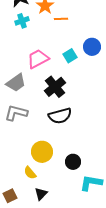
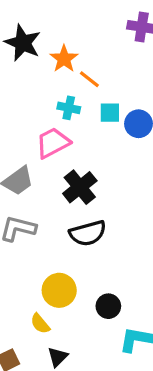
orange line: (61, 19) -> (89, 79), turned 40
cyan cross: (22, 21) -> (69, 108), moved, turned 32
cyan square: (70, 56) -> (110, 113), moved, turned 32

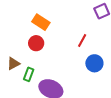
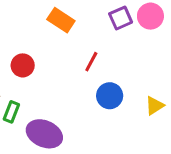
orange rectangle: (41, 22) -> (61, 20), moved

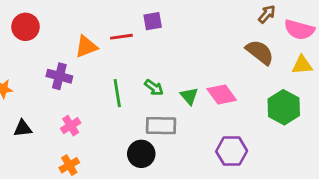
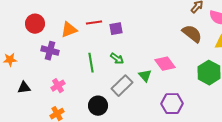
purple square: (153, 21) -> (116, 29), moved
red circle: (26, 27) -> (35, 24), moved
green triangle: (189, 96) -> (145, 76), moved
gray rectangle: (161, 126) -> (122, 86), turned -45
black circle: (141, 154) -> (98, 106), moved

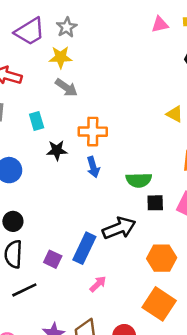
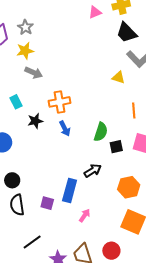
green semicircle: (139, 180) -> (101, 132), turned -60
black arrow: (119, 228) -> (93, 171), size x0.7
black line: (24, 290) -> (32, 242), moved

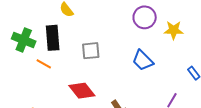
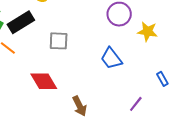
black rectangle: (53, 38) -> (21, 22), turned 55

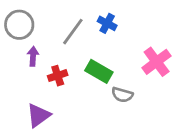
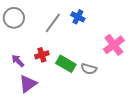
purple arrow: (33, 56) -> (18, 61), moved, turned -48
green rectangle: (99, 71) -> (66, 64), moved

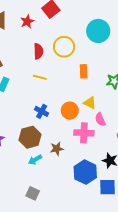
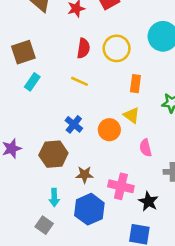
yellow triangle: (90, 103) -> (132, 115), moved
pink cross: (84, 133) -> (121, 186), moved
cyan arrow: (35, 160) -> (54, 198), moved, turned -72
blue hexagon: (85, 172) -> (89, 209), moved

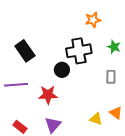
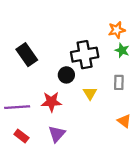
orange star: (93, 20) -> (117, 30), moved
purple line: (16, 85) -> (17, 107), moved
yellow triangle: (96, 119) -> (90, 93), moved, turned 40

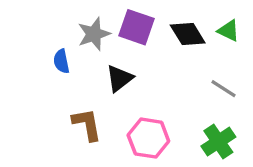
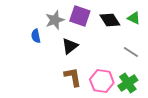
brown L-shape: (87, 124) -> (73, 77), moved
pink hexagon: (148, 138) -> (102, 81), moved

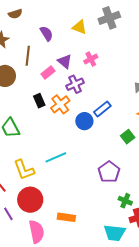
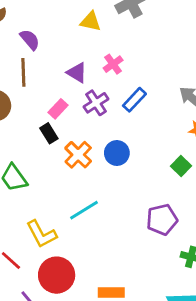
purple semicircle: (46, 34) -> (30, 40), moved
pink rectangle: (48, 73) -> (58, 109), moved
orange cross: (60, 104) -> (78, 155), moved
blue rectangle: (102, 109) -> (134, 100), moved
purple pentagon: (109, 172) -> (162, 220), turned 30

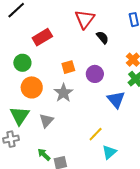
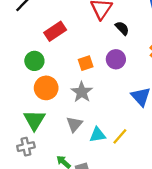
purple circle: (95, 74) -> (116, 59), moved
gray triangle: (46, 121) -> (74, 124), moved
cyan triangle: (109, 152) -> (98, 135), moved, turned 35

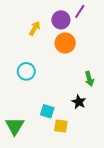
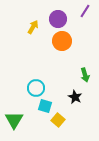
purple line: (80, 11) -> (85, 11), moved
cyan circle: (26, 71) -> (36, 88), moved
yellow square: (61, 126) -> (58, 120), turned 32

**Required work**
The answer should contain only the lines from the start of the records above through the line with "purple arrow: (33, 56)", copied exactly, and no pictures.

**Answer box**
orange line: (61, 19) -> (89, 79), turned 40
cyan cross: (22, 21) -> (69, 108), moved, turned 32
cyan square: (70, 56) -> (110, 113), moved, turned 32

orange rectangle: (41, 22) -> (61, 20), moved

purple square: (153, 21) -> (116, 29), moved
red circle: (26, 27) -> (35, 24), moved
green triangle: (189, 96) -> (145, 76), moved
gray rectangle: (161, 126) -> (122, 86), turned -45
black circle: (141, 154) -> (98, 106), moved

green semicircle: (139, 180) -> (101, 132), turned -60
black arrow: (119, 228) -> (93, 171), size x0.7
black line: (24, 290) -> (32, 242), moved

black rectangle: (53, 38) -> (21, 22), turned 55

purple arrow: (33, 56) -> (18, 61), moved, turned -48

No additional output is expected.